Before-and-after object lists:
◇ ◇ ◇ ◇ ◇
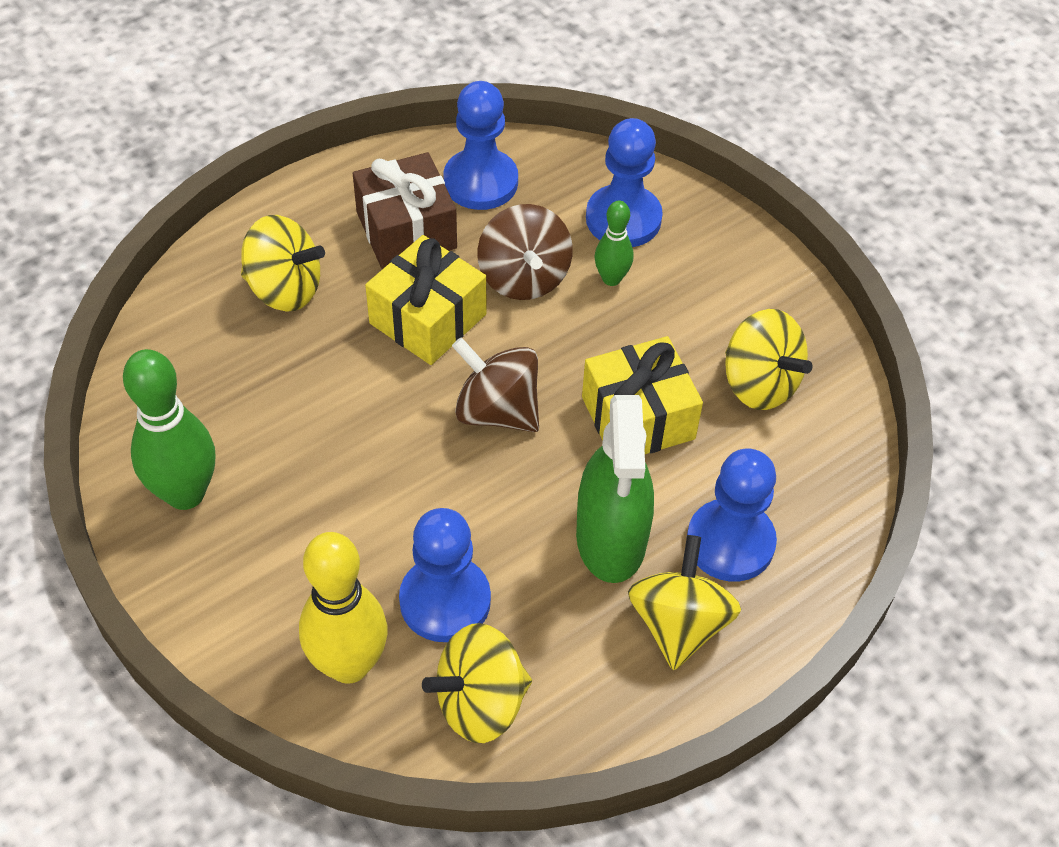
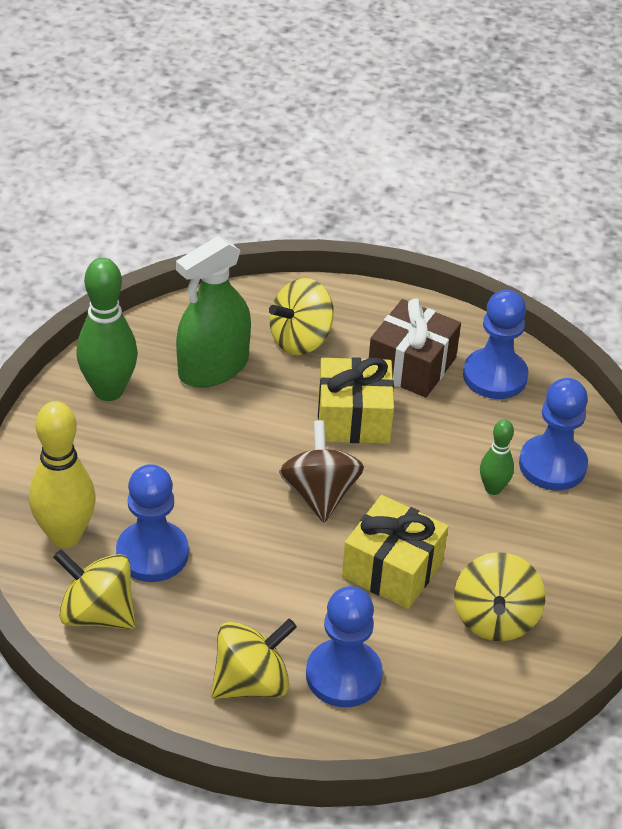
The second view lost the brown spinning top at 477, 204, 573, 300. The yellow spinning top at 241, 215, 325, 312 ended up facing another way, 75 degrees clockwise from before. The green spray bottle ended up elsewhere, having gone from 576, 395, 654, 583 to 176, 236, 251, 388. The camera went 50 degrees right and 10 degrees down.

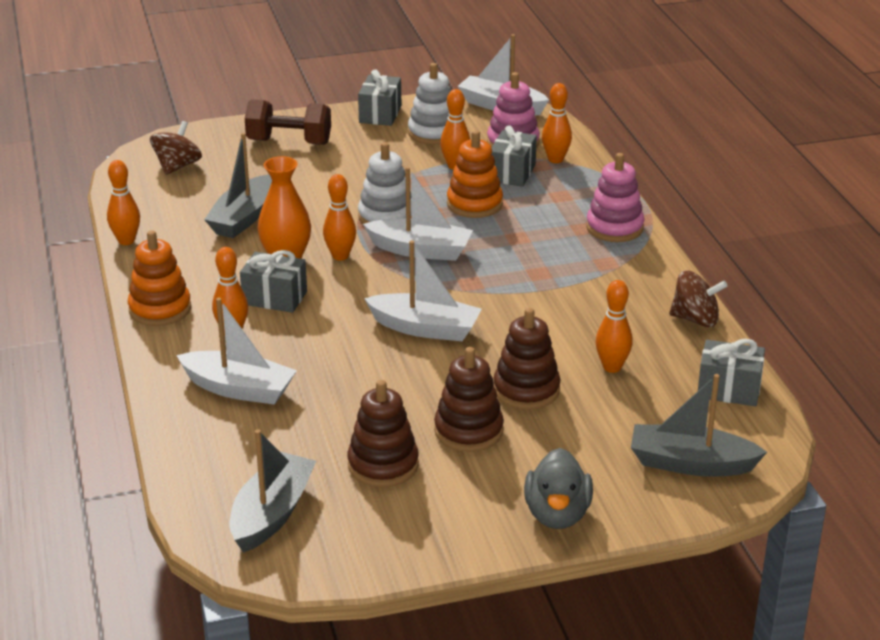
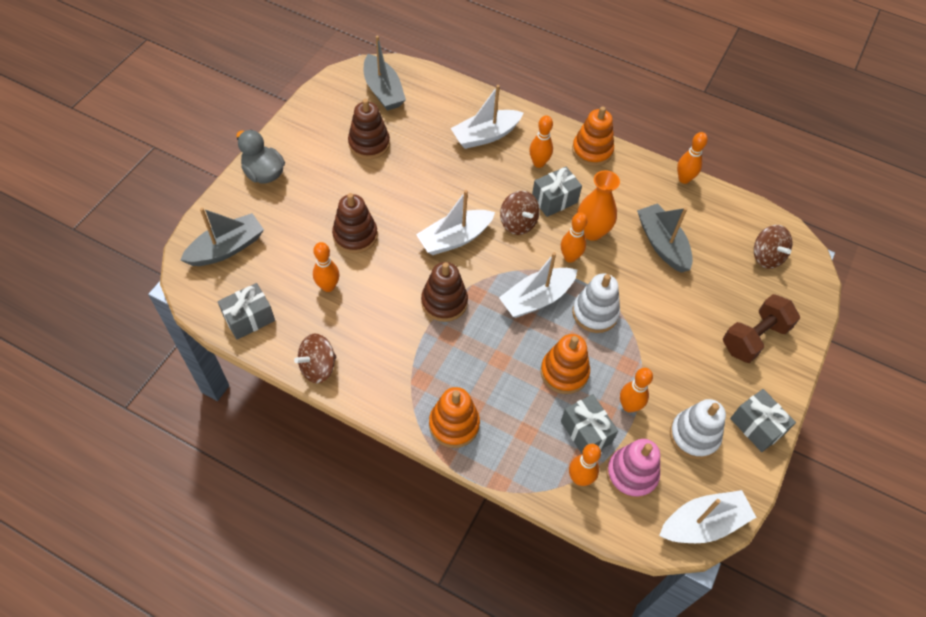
What was the pink stacking toy at 586, 153, 644, 242 turned into the orange stacking toy at 429, 387, 480, 448. The brown stacking toy ended up elsewhere, having gone from 434, 347, 504, 452 to 421, 262, 468, 322. The second view gained the brown spinning top at 500, 191, 540, 235. The camera went 130 degrees right and 25 degrees up.

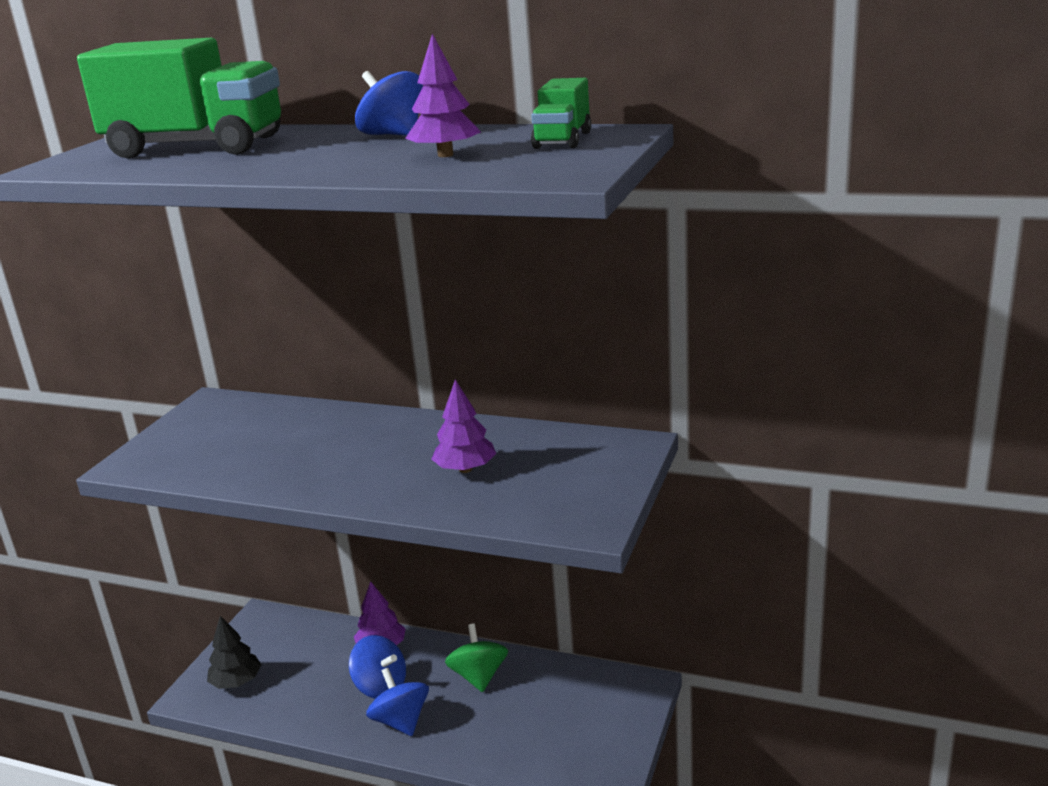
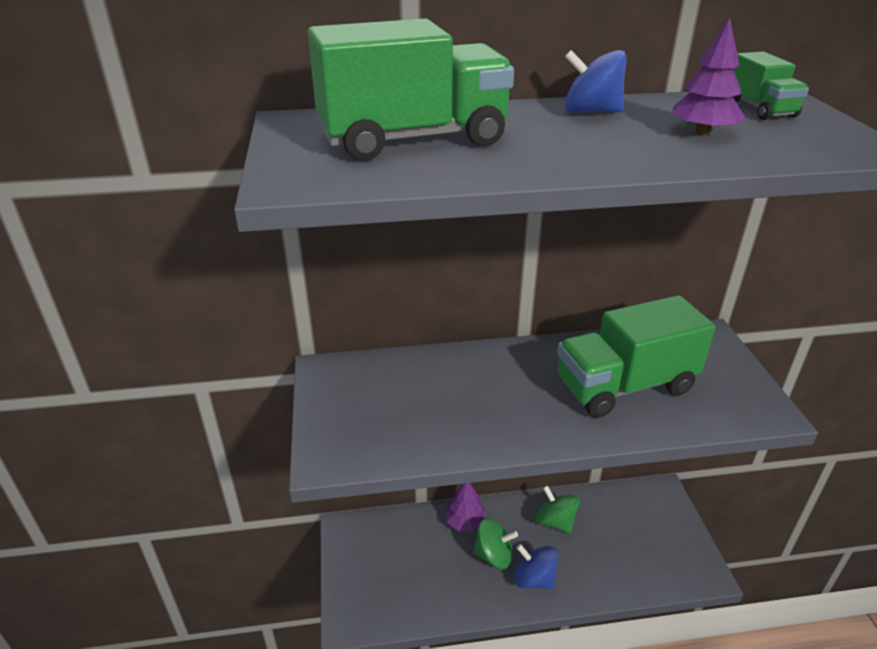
Where the purple tree stood at 431, 380, 496, 473, the green truck came to stand at 557, 295, 716, 418. The second view lost the black tree at 207, 616, 261, 689. What was the blue spinning top at 349, 635, 406, 699 turned into the green spinning top at 473, 518, 518, 569. The camera went 30 degrees left and 10 degrees up.

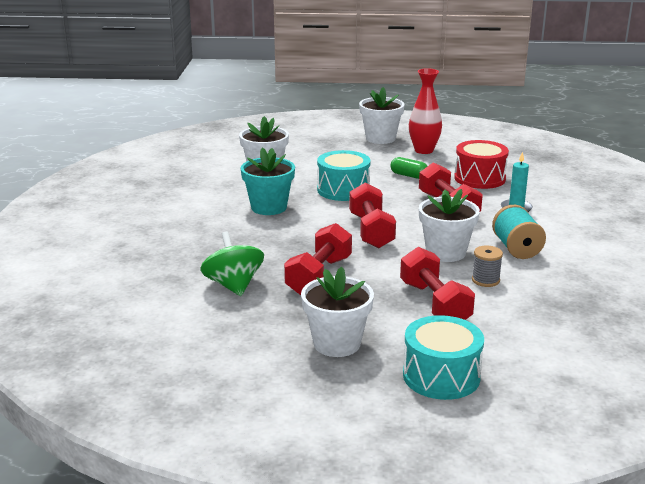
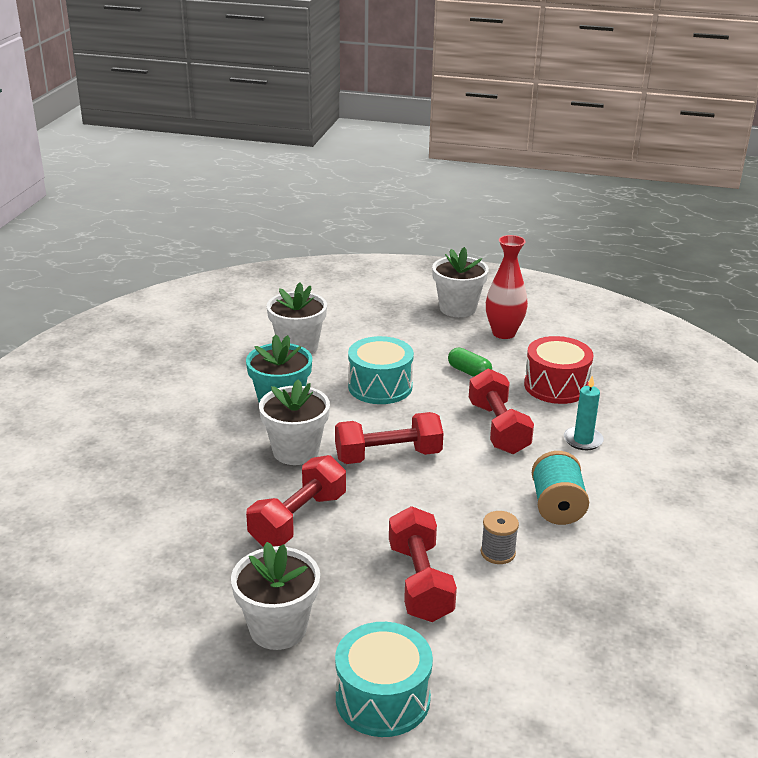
The red dumbbell at 349, 183, 396, 248 ended up facing another way, 75 degrees clockwise from before. The white flower pot ended up elsewhere, having gone from 419, 189, 480, 262 to 259, 379, 330, 465. The second view lost the green spinning top at 200, 231, 264, 296. The camera went 10 degrees right and 5 degrees up.

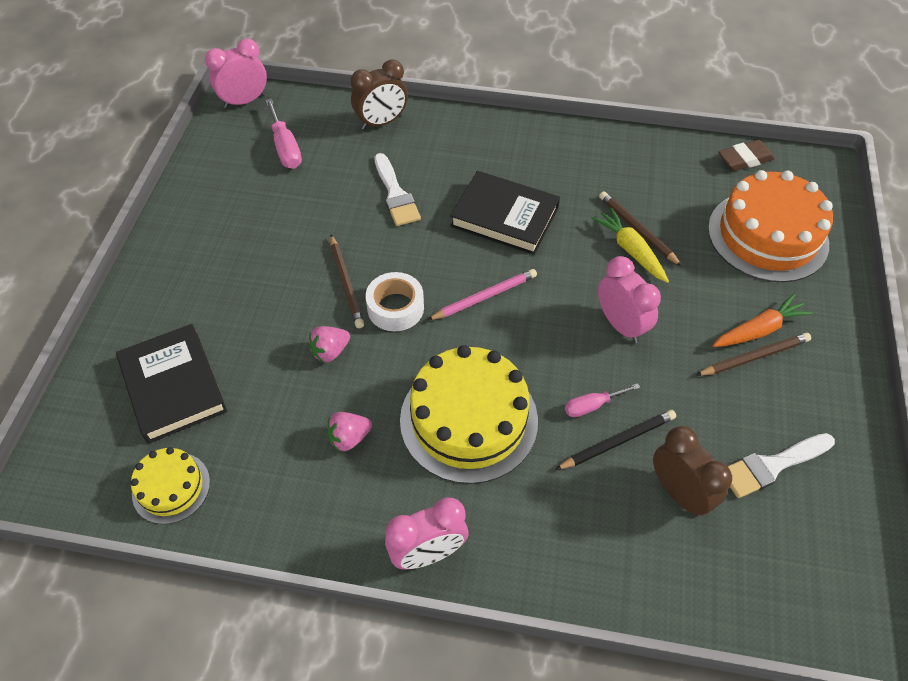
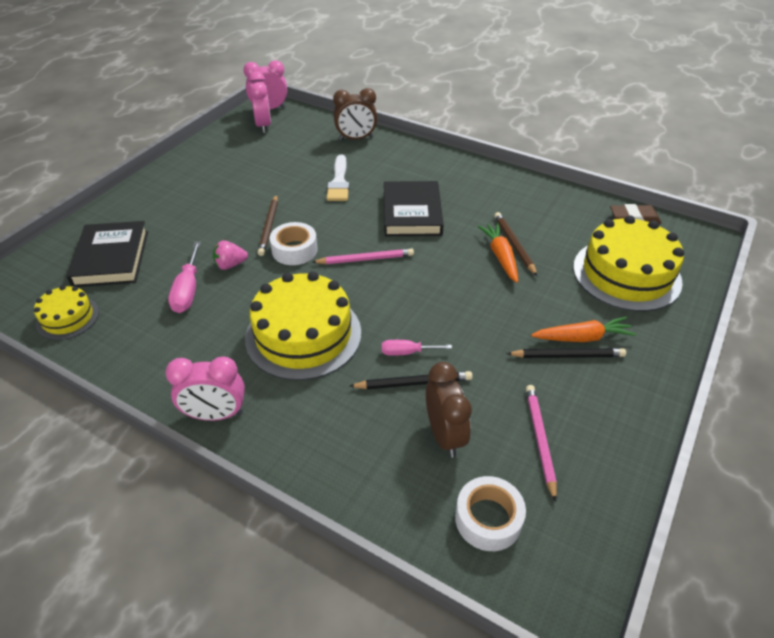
The pink screwdriver ended up elsewhere, having gone from 265, 99, 302, 169 to 168, 241, 201, 313. What was the orange cake at 708, 170, 833, 283 turned into the yellow cake at 573, 215, 684, 312. The black book at 450, 171, 560, 255 ended up facing another way, 45 degrees clockwise from before. What was the yellow carrot at 591, 207, 669, 283 turned into the orange carrot at 478, 223, 518, 283. The pink clock ended up elsewhere, having gone from 598, 256, 661, 343 to 248, 71, 271, 133. What was the brown pencil at 696, 333, 811, 376 turned into the black pencil at 506, 348, 626, 358. The second view lost the pink strawberry at 327, 412, 372, 451. Where the white brush stood at 728, 433, 835, 498, the pink pencil came to stand at 526, 385, 557, 502. The second view gained the white tape at 455, 476, 526, 551. The camera went 20 degrees right and 10 degrees down.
◇ ◇ ◇ ◇ ◇
Transcribe all of the data above exactly; no picture belongs in the copy.

The second view lost the brown spinning top at 477, 204, 573, 300. The yellow spinning top at 241, 215, 325, 312 ended up facing another way, 75 degrees clockwise from before. The green spray bottle ended up elsewhere, having gone from 576, 395, 654, 583 to 176, 236, 251, 388. The camera went 50 degrees right and 10 degrees down.

What was the pink stacking toy at 586, 153, 644, 242 turned into the orange stacking toy at 429, 387, 480, 448. The brown stacking toy ended up elsewhere, having gone from 434, 347, 504, 452 to 421, 262, 468, 322. The second view gained the brown spinning top at 500, 191, 540, 235. The camera went 130 degrees right and 25 degrees up.

Where the purple tree stood at 431, 380, 496, 473, the green truck came to stand at 557, 295, 716, 418. The second view lost the black tree at 207, 616, 261, 689. What was the blue spinning top at 349, 635, 406, 699 turned into the green spinning top at 473, 518, 518, 569. The camera went 30 degrees left and 10 degrees up.

The red dumbbell at 349, 183, 396, 248 ended up facing another way, 75 degrees clockwise from before. The white flower pot ended up elsewhere, having gone from 419, 189, 480, 262 to 259, 379, 330, 465. The second view lost the green spinning top at 200, 231, 264, 296. The camera went 10 degrees right and 5 degrees up.

The pink screwdriver ended up elsewhere, having gone from 265, 99, 302, 169 to 168, 241, 201, 313. What was the orange cake at 708, 170, 833, 283 turned into the yellow cake at 573, 215, 684, 312. The black book at 450, 171, 560, 255 ended up facing another way, 45 degrees clockwise from before. What was the yellow carrot at 591, 207, 669, 283 turned into the orange carrot at 478, 223, 518, 283. The pink clock ended up elsewhere, having gone from 598, 256, 661, 343 to 248, 71, 271, 133. What was the brown pencil at 696, 333, 811, 376 turned into the black pencil at 506, 348, 626, 358. The second view lost the pink strawberry at 327, 412, 372, 451. Where the white brush stood at 728, 433, 835, 498, the pink pencil came to stand at 526, 385, 557, 502. The second view gained the white tape at 455, 476, 526, 551. The camera went 20 degrees right and 10 degrees down.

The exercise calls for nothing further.